• _Source data_

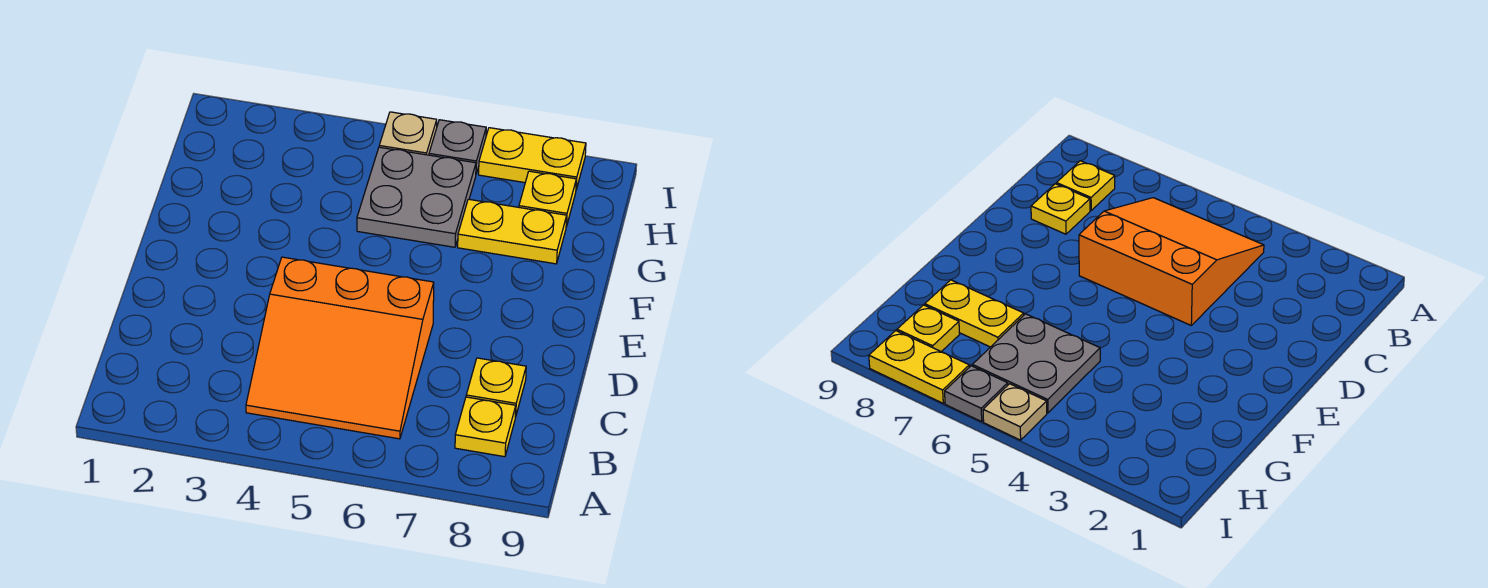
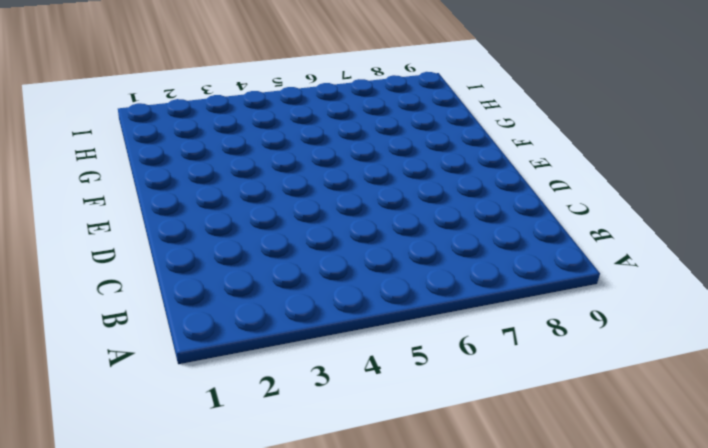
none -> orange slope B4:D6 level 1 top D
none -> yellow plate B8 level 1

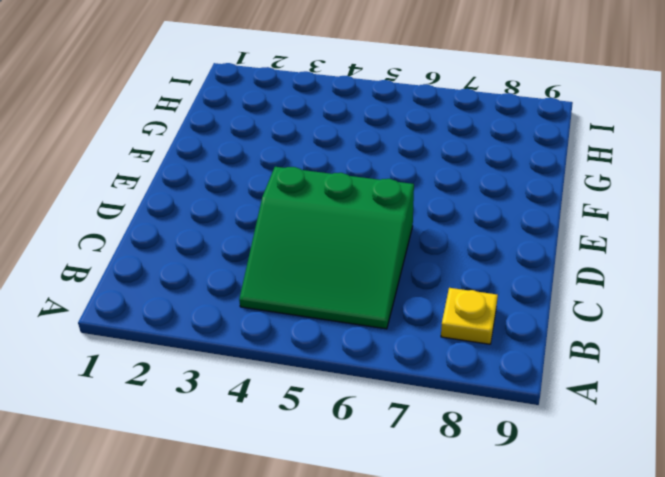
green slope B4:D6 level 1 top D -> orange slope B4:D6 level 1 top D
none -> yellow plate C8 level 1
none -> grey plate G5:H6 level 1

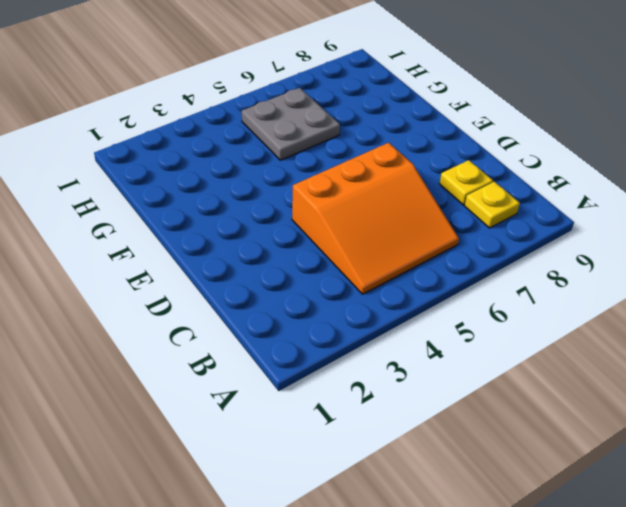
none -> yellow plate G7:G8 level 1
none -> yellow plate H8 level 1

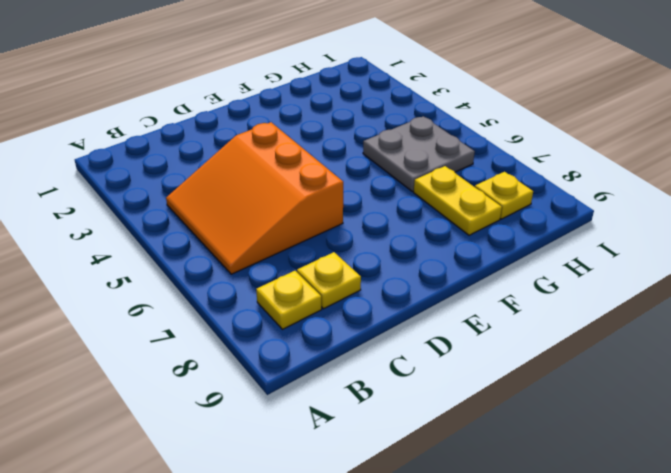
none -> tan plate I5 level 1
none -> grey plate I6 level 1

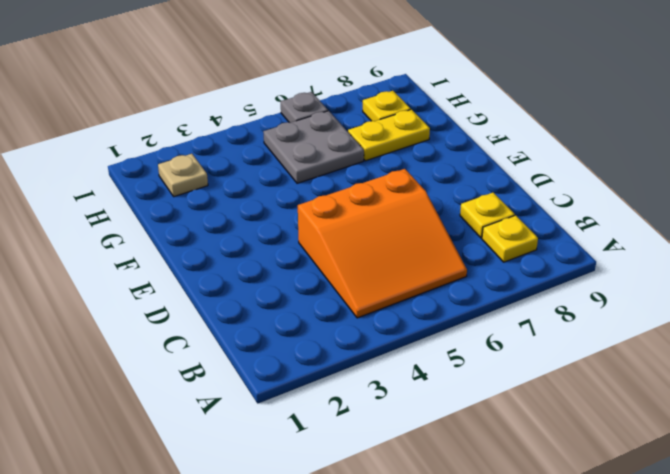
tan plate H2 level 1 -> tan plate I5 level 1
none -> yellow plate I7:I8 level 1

• _Task description_
The answer must be an exact copy of the lines from the one containing "none -> tan plate I5 level 1" through the last line of the records, with no pictures included.

• _Your solution_
none -> tan plate I5 level 1
none -> grey plate I6 level 1

tan plate H2 level 1 -> tan plate I5 level 1
none -> yellow plate I7:I8 level 1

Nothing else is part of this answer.